**The problem:** The response should be the complete listing below, unchanged.

**Supplied data:**
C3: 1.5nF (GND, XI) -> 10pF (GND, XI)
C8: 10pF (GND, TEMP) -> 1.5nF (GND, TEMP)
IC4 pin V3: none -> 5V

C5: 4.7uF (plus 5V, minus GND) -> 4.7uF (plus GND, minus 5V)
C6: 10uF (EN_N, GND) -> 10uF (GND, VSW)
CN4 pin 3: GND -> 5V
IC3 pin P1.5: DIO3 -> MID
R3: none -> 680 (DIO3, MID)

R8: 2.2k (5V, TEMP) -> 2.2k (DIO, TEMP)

**Written reply:**
C3: 1.5nF (GND, XI) -> 10pF (GND, XI)
C8: 10pF (GND, TEMP) -> 1.5nF (GND, TEMP)
IC4 pin V3: none -> 5V

C5: 4.7uF (plus 5V, minus GND) -> 4.7uF (plus GND, minus 5V)
C6: 10uF (EN_N, GND) -> 10uF (GND, VSW)
CN4 pin 3: GND -> 5V
IC3 pin P1.5: DIO3 -> MID
R3: none -> 680 (DIO3, MID)

R8: 2.2k (5V, TEMP) -> 2.2k (DIO, TEMP)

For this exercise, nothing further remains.